Rows from a dataset
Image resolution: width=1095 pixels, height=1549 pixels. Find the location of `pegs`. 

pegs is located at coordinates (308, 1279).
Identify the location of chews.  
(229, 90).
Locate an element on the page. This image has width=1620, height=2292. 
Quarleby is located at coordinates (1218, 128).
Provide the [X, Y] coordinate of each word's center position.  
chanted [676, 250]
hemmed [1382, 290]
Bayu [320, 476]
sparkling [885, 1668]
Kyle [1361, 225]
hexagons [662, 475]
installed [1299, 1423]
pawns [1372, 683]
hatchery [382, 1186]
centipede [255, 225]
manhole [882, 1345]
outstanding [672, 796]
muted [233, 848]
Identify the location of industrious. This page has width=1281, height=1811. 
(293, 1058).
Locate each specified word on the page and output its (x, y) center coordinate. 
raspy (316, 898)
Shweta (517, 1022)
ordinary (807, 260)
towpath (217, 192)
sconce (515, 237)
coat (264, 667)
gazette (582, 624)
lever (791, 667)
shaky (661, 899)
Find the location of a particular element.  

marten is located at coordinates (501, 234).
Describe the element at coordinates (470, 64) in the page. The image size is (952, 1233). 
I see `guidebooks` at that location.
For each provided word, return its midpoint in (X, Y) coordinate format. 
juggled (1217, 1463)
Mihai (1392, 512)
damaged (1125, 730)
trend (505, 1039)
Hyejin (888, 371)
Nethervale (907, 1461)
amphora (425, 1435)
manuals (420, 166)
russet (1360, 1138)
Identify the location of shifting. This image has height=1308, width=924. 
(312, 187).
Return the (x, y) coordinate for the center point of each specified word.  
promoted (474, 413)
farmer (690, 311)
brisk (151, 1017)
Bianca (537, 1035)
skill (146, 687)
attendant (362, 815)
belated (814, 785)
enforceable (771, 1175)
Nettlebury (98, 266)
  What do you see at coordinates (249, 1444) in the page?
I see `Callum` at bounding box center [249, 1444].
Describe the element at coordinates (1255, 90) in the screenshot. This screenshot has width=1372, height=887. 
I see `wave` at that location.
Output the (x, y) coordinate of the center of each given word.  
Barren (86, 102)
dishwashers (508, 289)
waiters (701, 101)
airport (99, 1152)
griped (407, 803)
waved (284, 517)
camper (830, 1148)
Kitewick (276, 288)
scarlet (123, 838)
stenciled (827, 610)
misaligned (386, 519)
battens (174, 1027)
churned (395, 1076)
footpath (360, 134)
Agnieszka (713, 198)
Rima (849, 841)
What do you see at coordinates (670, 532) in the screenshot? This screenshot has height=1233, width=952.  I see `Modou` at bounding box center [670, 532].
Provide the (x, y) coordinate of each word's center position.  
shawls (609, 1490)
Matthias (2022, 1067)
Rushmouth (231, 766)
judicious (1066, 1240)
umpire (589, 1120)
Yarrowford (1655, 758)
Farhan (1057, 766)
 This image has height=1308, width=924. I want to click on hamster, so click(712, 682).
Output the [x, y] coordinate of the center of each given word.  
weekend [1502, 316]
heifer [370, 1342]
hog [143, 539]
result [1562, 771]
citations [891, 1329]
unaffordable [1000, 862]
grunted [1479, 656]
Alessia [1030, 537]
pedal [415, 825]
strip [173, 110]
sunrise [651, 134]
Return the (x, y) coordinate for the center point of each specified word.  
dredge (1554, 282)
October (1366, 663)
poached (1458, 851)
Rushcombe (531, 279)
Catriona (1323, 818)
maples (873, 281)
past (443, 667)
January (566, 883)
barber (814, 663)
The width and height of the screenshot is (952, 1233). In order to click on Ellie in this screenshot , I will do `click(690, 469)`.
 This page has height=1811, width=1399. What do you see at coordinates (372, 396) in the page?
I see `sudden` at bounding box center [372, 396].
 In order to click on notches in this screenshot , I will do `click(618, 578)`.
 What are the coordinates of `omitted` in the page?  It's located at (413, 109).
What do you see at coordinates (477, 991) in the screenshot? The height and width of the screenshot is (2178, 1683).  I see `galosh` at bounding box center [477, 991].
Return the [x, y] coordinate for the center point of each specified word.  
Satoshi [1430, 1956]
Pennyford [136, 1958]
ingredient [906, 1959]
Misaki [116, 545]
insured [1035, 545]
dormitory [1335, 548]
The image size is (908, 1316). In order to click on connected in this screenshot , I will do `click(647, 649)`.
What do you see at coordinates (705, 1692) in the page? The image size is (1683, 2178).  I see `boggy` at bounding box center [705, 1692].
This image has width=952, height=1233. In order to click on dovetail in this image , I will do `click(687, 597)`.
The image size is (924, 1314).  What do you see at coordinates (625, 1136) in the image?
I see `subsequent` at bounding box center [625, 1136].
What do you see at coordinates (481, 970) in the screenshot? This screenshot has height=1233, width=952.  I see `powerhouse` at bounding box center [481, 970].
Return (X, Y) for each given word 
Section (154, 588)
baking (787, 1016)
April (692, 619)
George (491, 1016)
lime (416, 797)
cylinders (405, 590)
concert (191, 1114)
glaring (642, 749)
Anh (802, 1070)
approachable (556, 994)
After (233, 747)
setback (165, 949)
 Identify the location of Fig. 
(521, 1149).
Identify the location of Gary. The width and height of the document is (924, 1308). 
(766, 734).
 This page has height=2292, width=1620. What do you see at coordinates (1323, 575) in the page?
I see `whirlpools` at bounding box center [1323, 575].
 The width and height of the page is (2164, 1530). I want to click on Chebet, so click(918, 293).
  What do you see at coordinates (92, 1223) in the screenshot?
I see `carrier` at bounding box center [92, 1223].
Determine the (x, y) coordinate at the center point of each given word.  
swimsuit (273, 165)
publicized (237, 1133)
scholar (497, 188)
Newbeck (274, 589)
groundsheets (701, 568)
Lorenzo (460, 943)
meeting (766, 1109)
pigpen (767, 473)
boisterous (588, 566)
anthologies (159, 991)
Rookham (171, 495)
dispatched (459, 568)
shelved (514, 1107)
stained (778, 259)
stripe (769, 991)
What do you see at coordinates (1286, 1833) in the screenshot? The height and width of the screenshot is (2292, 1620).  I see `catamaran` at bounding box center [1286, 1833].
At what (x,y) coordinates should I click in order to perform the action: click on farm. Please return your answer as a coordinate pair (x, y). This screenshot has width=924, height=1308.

** Aim **
Arrange all of the lines above as a numbered list, leaving out any blank lines.

** Task result **
1. Image resolution: width=1095 pixels, height=1549 pixels. Find the location of `pegs`. 
2. pegs is located at coordinates (308, 1279).
3. Identify the location of chews.  
4. (229, 90).
5. Locate an element on the page. This image has width=1620, height=2292. 
6. Quarleby is located at coordinates (1218, 128).
7. Provide the [X, Y] coordinate of each word's center position.  
8. chanted [676, 250]
9. hemmed [1382, 290]
10. Bayu [320, 476]
11. sparkling [885, 1668]
12. Kyle [1361, 225]
13. hexagons [662, 475]
14. installed [1299, 1423]
15. pawns [1372, 683]
16. hatchery [382, 1186]
17. centipede [255, 225]
18. manhole [882, 1345]
19. outstanding [672, 796]
20. muted [233, 848]
21. Identify the location of industrious. This page has width=1281, height=1811. 
22. (293, 1058).
23. Locate each specified word on the page and output its (x, y) center coordinate. 
24. raspy (316, 898)
25. Shweta (517, 1022)
26. ordinary (807, 260)
27. towpath (217, 192)
28. sconce (515, 237)
29. coat (264, 667)
30. gazette (582, 624)
31. lever (791, 667)
32. shaky (661, 899)
33. Find the location of a particular element.  
34. marten is located at coordinates (501, 234).
35. Describe the element at coordinates (470, 64) in the page. The image size is (952, 1233). 
36. I see `guidebooks` at that location.
37. For each provided word, return its midpoint in (X, Y) coordinate format. 
38. juggled (1217, 1463)
39. Mihai (1392, 512)
40. damaged (1125, 730)
41. trend (505, 1039)
42. Hyejin (888, 371)
43. Nethervale (907, 1461)
44. amphora (425, 1435)
45. manuals (420, 166)
46. russet (1360, 1138)
47. Identify the location of shifting. This image has height=1308, width=924. 
48. (312, 187).
49. Return the (x, y) coordinate for the center point of each specified word.  
50. promoted (474, 413)
51. farmer (690, 311)
52. brisk (151, 1017)
53. Bianca (537, 1035)
54. skill (146, 687)
55. attendant (362, 815)
56. belated (814, 785)
57. enforceable (771, 1175)
58. Nettlebury (98, 266)
59.   What do you see at coordinates (249, 1444) in the page?
60. I see `Callum` at bounding box center [249, 1444].
61. Describe the element at coordinates (1255, 90) in the screenshot. This screenshot has width=1372, height=887. 
62. I see `wave` at that location.
63. Output the (x, y) coordinate of the center of each given word.  
64. Barren (86, 102)
65. dishwashers (508, 289)
66. waiters (701, 101)
67. airport (99, 1152)
68. griped (407, 803)
69. waved (284, 517)
70. camper (830, 1148)
71. Kitewick (276, 288)
72. scarlet (123, 838)
73. stenciled (827, 610)
74. misaligned (386, 519)
75. battens (174, 1027)
76. churned (395, 1076)
77. footpath (360, 134)
78. Agnieszka (713, 198)
79. Rima (849, 841)
80. What do you see at coordinates (670, 532) in the screenshot? This screenshot has height=1233, width=952.  I see `Modou` at bounding box center [670, 532].
81. Provide the (x, y) coordinate of each word's center position.  
82. shawls (609, 1490)
83. Matthias (2022, 1067)
84. Rushmouth (231, 766)
85. judicious (1066, 1240)
86. umpire (589, 1120)
87. Yarrowford (1655, 758)
88. Farhan (1057, 766)
89.  This image has height=1308, width=924. I want to click on hamster, so click(712, 682).
90. Output the [x, y] coordinate of the center of each given word.  
91. weekend [1502, 316]
92. heifer [370, 1342]
93. hog [143, 539]
94. result [1562, 771]
95. citations [891, 1329]
96. unaffordable [1000, 862]
97. grunted [1479, 656]
98. Alessia [1030, 537]
99. pedal [415, 825]
100. strip [173, 110]
101. sunrise [651, 134]
102. Return the (x, y) coordinate for the center point of each specified word.  
103. dredge (1554, 282)
104. October (1366, 663)
105. poached (1458, 851)
106. Rushcombe (531, 279)
107. Catriona (1323, 818)
108. maples (873, 281)
109. past (443, 667)
110. January (566, 883)
111. barber (814, 663)
112. The width and height of the screenshot is (952, 1233). In order to click on Ellie in this screenshot , I will do `click(690, 469)`.
113.  This page has height=1811, width=1399. What do you see at coordinates (372, 396) in the page?
114. I see `sudden` at bounding box center [372, 396].
115.  In order to click on notches in this screenshot , I will do `click(618, 578)`.
116.  What are the coordinates of `omitted` in the page?  It's located at (413, 109).
117. What do you see at coordinates (477, 991) in the screenshot? The height and width of the screenshot is (2178, 1683).  I see `galosh` at bounding box center [477, 991].
118. Return the [x, y] coordinate for the center point of each specified word.  
119. Satoshi [1430, 1956]
120. Pennyford [136, 1958]
121. ingredient [906, 1959]
122. Misaki [116, 545]
123. insured [1035, 545]
124. dormitory [1335, 548]
125. The image size is (908, 1316). In order to click on connected in this screenshot , I will do `click(647, 649)`.
126. What do you see at coordinates (705, 1692) in the page? The image size is (1683, 2178).  I see `boggy` at bounding box center [705, 1692].
127. This image has width=952, height=1233. In order to click on dovetail in this image , I will do `click(687, 597)`.
128. The image size is (924, 1314).  What do you see at coordinates (625, 1136) in the image?
129. I see `subsequent` at bounding box center [625, 1136].
130. What do you see at coordinates (481, 970) in the screenshot? This screenshot has height=1233, width=952.  I see `powerhouse` at bounding box center [481, 970].
131. Return (X, Y) for each given word 
132. Section (154, 588)
133. baking (787, 1016)
134. April (692, 619)
135. George (491, 1016)
136. lime (416, 797)
137. cylinders (405, 590)
138. concert (191, 1114)
139. glaring (642, 749)
140. Anh (802, 1070)
141. approachable (556, 994)
142. After (233, 747)
143. setback (165, 949)
144.  Identify the location of Fig. 
145. (521, 1149).
146. Identify the location of Gary. The width and height of the document is (924, 1308). 
147. (766, 734).
148.  This page has height=2292, width=1620. What do you see at coordinates (1323, 575) in the page?
149. I see `whirlpools` at bounding box center [1323, 575].
150.  The width and height of the page is (2164, 1530). I want to click on Chebet, so click(918, 293).
151.   What do you see at coordinates (92, 1223) in the screenshot?
152. I see `carrier` at bounding box center [92, 1223].
153. Determine the (x, y) coordinate at the center point of each given word.  
154. swimsuit (273, 165)
155. publicized (237, 1133)
156. scholar (497, 188)
157. Newbeck (274, 589)
158. groundsheets (701, 568)
159. Lorenzo (460, 943)
160. meeting (766, 1109)
161. pigpen (767, 473)
162. boisterous (588, 566)
163. anthologies (159, 991)
164. Rookham (171, 495)
165. dispatched (459, 568)
166. shelved (514, 1107)
167. stained (778, 259)
168. stripe (769, 991)
169. What do you see at coordinates (1286, 1833) in the screenshot? The height and width of the screenshot is (2292, 1620).  I see `catamaran` at bounding box center [1286, 1833].
170. At what (x,y) coordinates should I click in order to perform the action: click on farm. Please return your answer as a coordinate pair (x, y). This screenshot has width=924, height=1308.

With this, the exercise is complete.